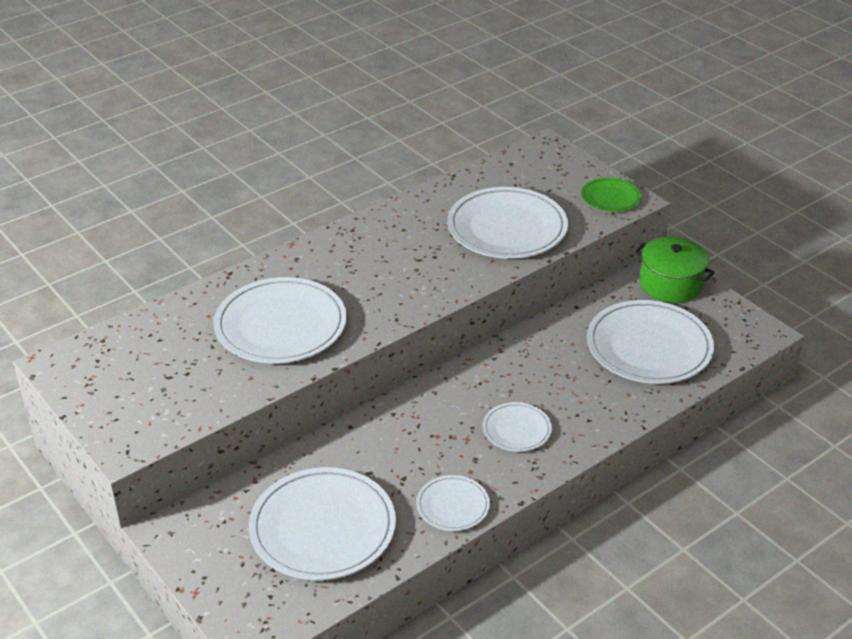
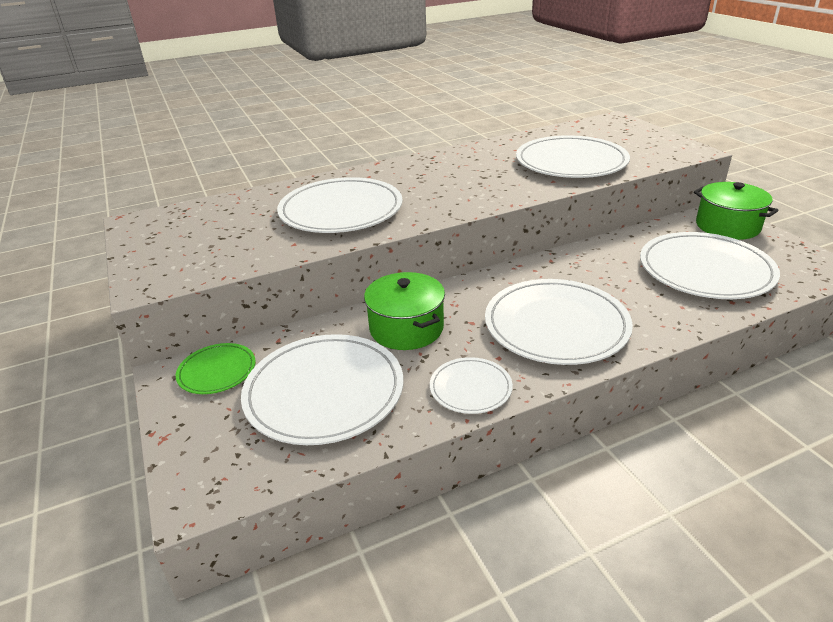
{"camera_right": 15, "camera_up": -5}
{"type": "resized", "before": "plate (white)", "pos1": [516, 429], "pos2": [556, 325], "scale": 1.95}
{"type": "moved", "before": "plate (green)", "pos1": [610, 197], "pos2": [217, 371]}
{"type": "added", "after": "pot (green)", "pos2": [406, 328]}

**********

**EXERCISE**
The answer must consist of every line from the data that holds the string "type".

**ANSWER BELOW**
{"type": "resized", "before": "plate (white)", "pos1": [516, 429], "pos2": [556, 325], "scale": 1.95}
{"type": "moved", "before": "plate (green)", "pos1": [610, 197], "pos2": [217, 371]}
{"type": "added", "after": "pot (green)", "pos2": [406, 328]}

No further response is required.